> _Task to carry out_:
Because only the text is wanted, repeat the records below exactly and omit the pictures.

> _Recorded data_:
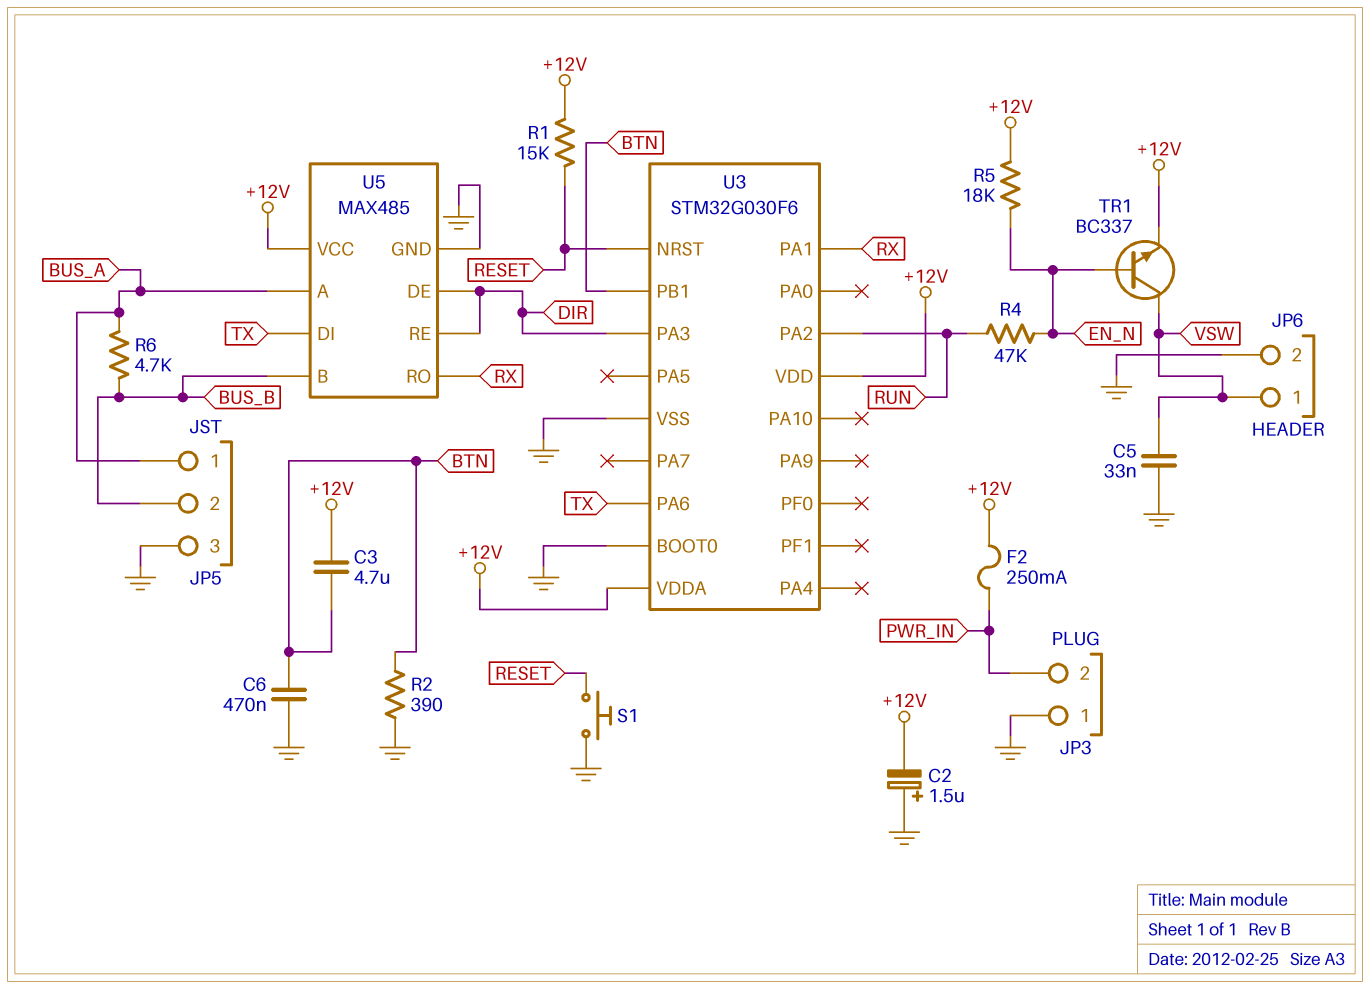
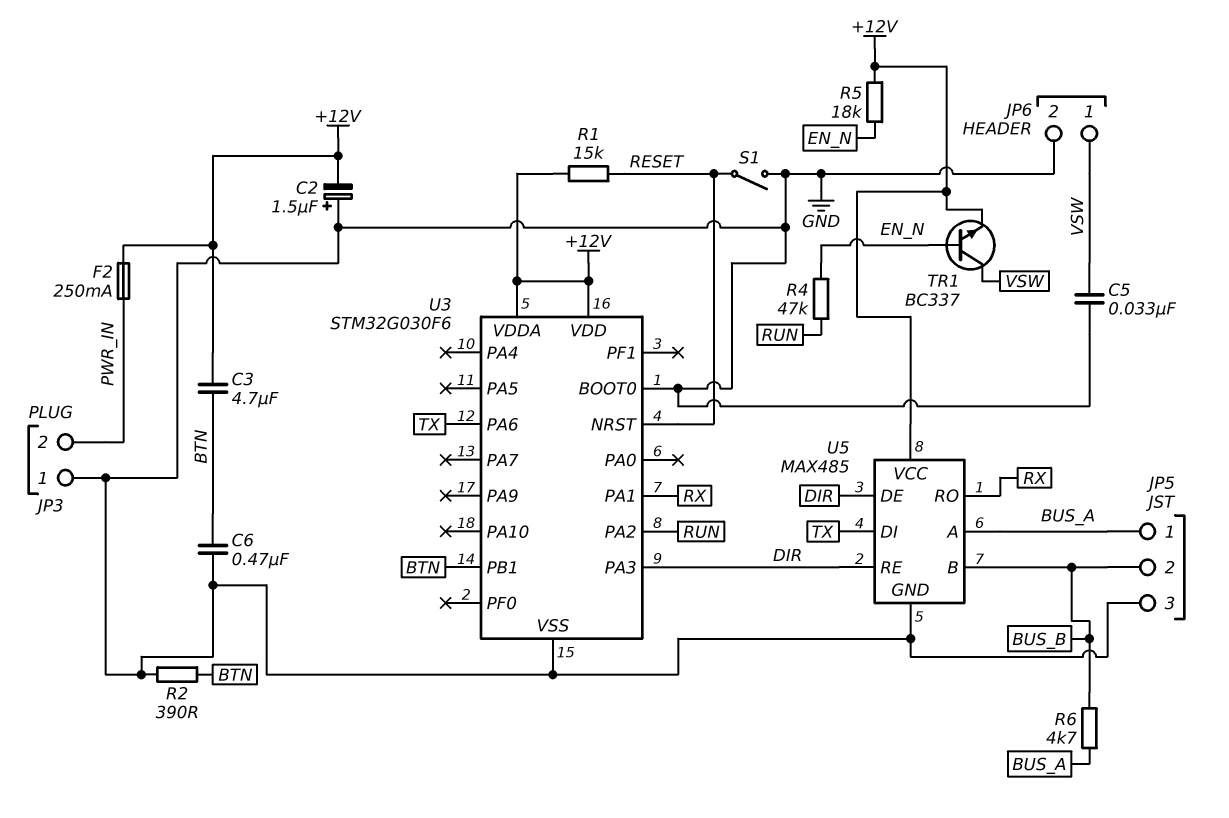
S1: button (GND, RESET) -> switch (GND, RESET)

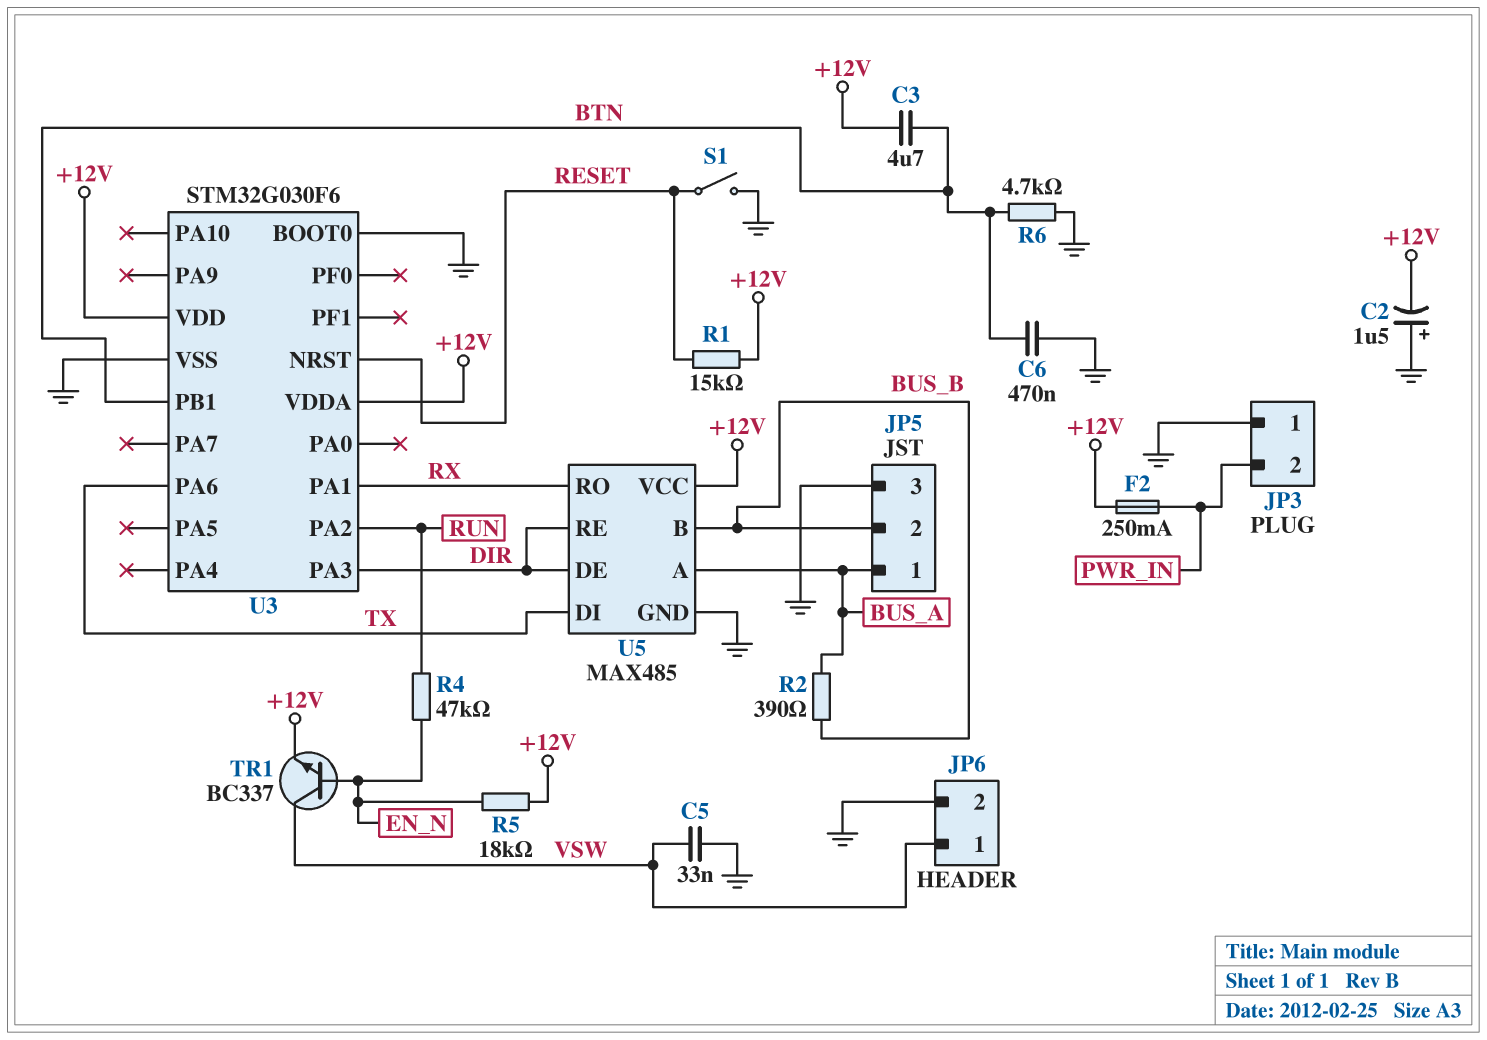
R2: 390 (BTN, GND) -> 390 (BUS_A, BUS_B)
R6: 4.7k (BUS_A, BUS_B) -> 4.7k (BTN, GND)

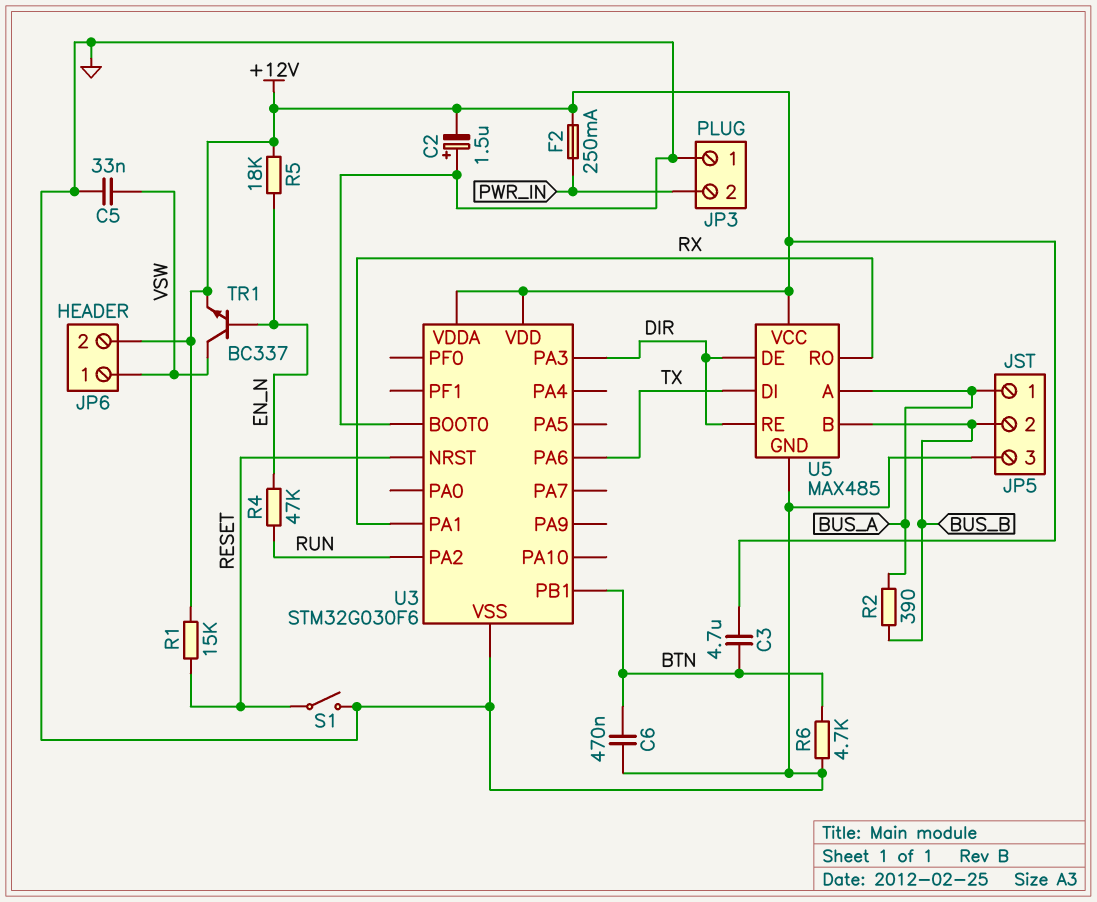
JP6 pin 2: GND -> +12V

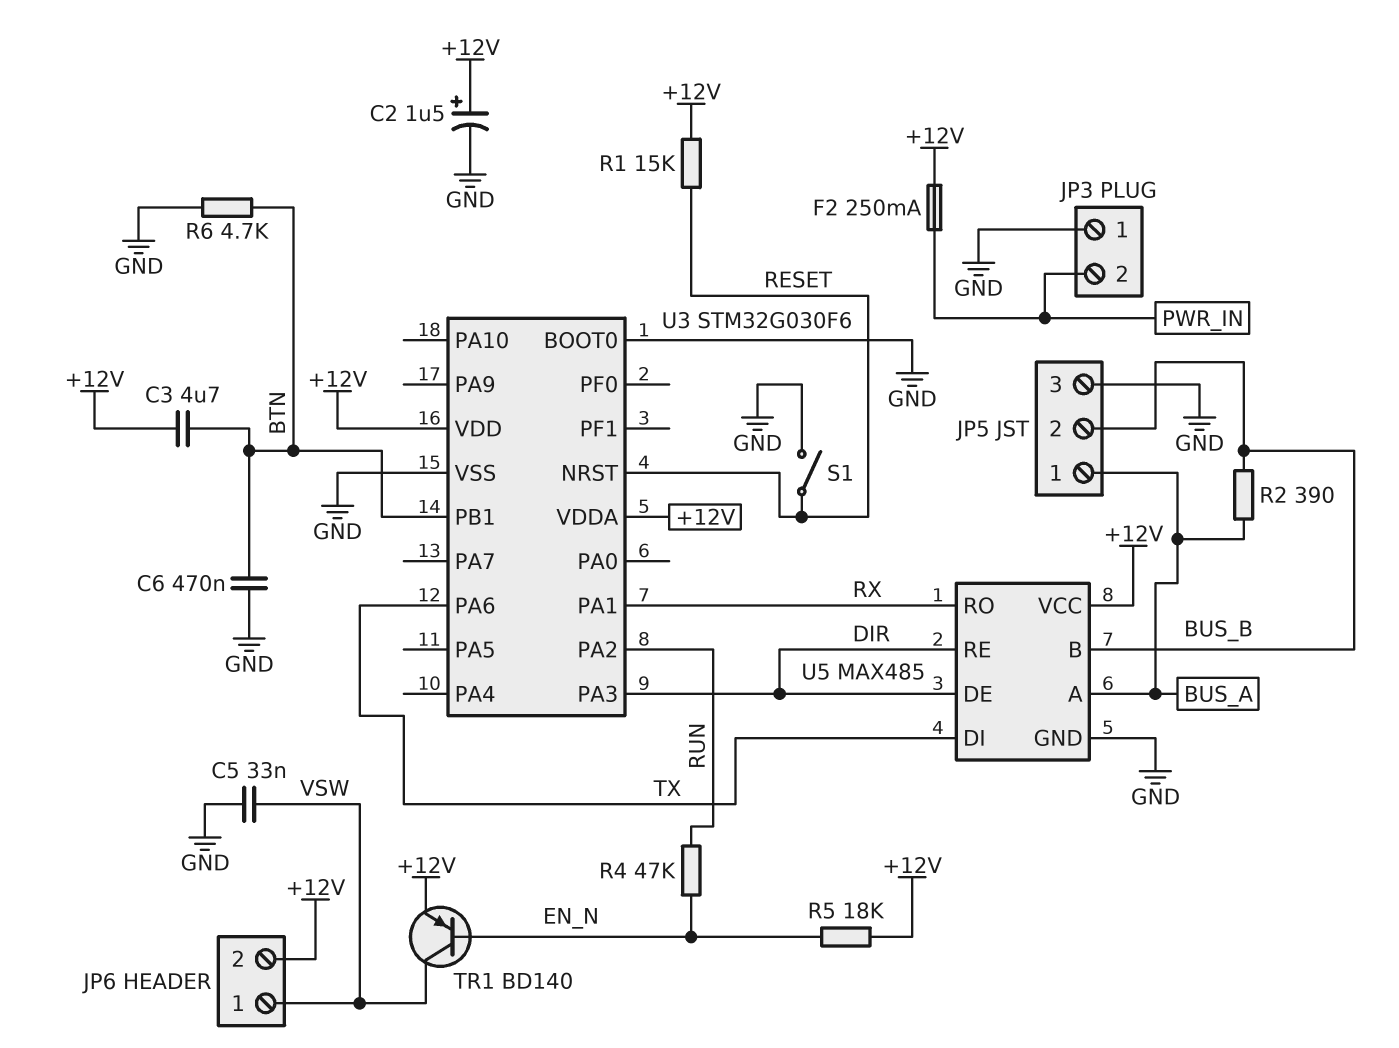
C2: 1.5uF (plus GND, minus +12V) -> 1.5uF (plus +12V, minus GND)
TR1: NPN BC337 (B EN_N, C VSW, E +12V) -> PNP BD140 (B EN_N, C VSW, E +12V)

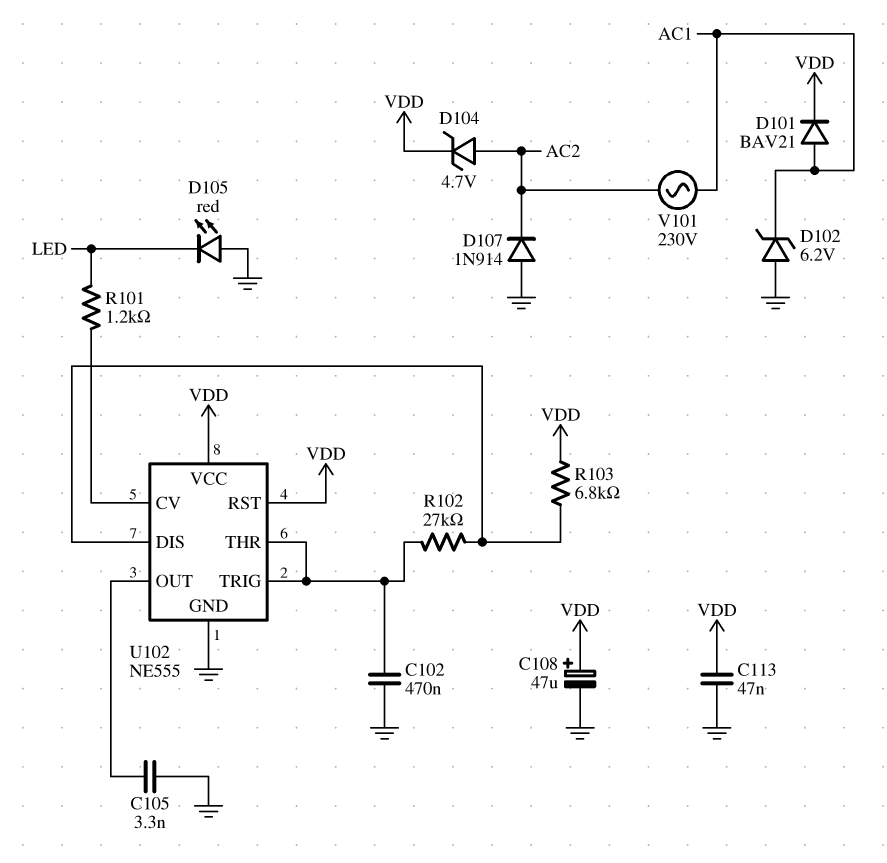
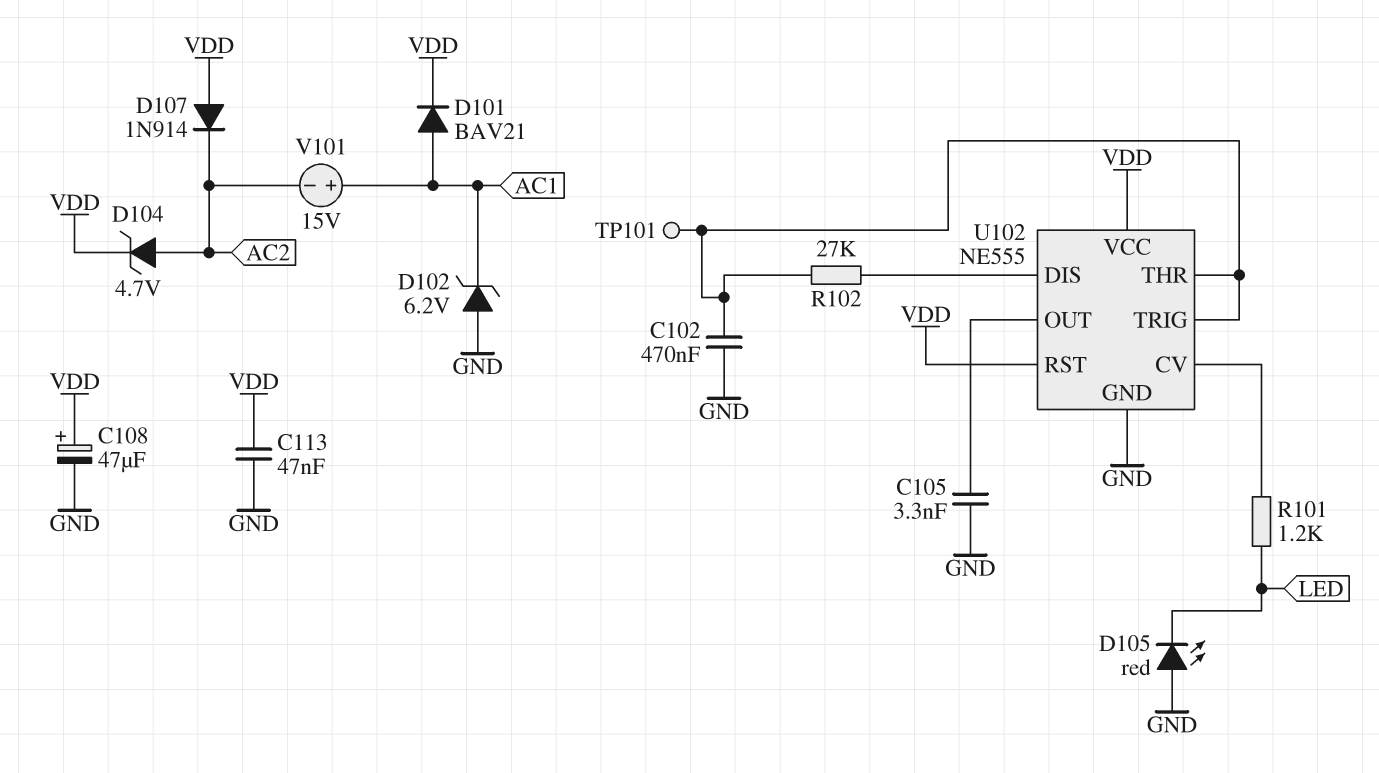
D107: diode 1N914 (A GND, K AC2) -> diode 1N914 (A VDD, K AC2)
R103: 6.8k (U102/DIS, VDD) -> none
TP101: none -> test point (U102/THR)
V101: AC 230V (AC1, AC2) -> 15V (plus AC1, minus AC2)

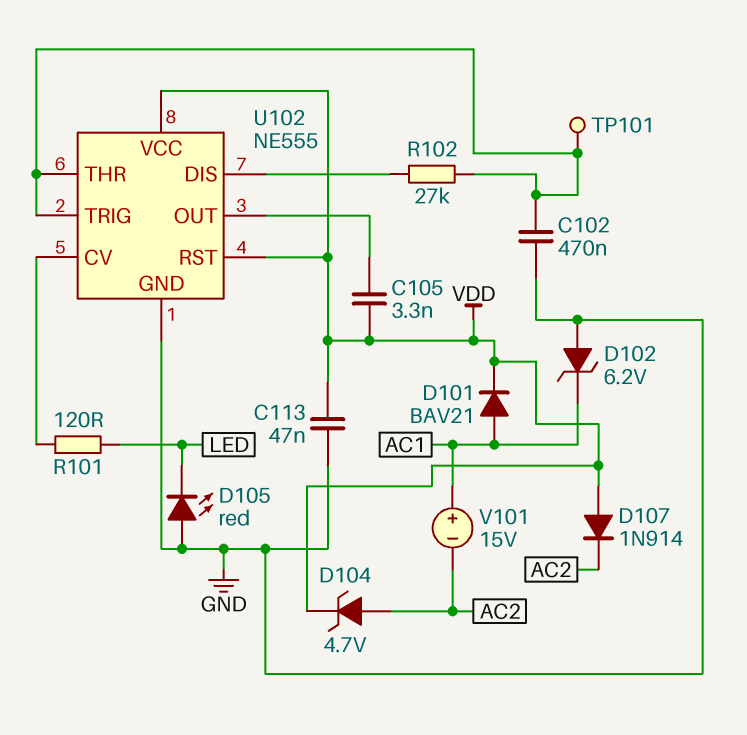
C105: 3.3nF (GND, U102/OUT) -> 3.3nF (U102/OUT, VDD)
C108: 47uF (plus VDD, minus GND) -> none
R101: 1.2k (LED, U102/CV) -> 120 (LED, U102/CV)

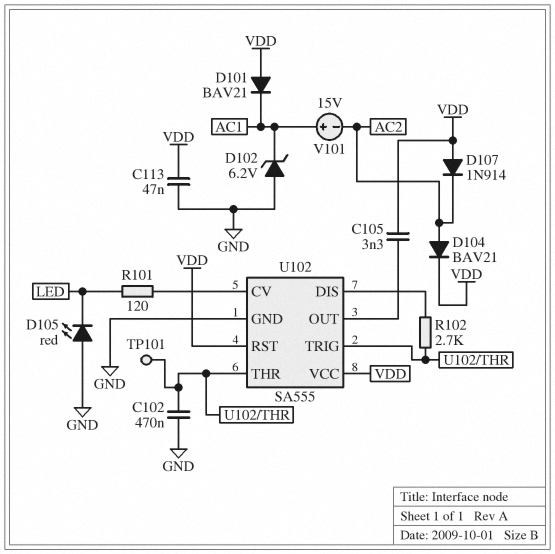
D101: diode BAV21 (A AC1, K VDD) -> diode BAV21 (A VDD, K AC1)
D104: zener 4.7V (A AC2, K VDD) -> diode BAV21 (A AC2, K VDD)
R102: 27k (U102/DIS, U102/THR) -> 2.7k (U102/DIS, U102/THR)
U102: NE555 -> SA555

> _Response below_:
S1: button (GND, RESET) -> switch (GND, RESET)

R2: 390 (BTN, GND) -> 390 (BUS_A, BUS_B)
R6: 4.7k (BUS_A, BUS_B) -> 4.7k (BTN, GND)

JP6 pin 2: GND -> +12V

C2: 1.5uF (plus GND, minus +12V) -> 1.5uF (plus +12V, minus GND)
TR1: NPN BC337 (B EN_N, C VSW, E +12V) -> PNP BD140 (B EN_N, C VSW, E +12V)

D107: diode 1N914 (A GND, K AC2) -> diode 1N914 (A VDD, K AC2)
R103: 6.8k (U102/DIS, VDD) -> none
TP101: none -> test point (U102/THR)
V101: AC 230V (AC1, AC2) -> 15V (plus AC1, minus AC2)

C105: 3.3nF (GND, U102/OUT) -> 3.3nF (U102/OUT, VDD)
C108: 47uF (plus VDD, minus GND) -> none
R101: 1.2k (LED, U102/CV) -> 120 (LED, U102/CV)

D101: diode BAV21 (A AC1, K VDD) -> diode BAV21 (A VDD, K AC1)
D104: zener 4.7V (A AC2, K VDD) -> diode BAV21 (A AC2, K VDD)
R102: 27k (U102/DIS, U102/THR) -> 2.7k (U102/DIS, U102/THR)
U102: NE555 -> SA555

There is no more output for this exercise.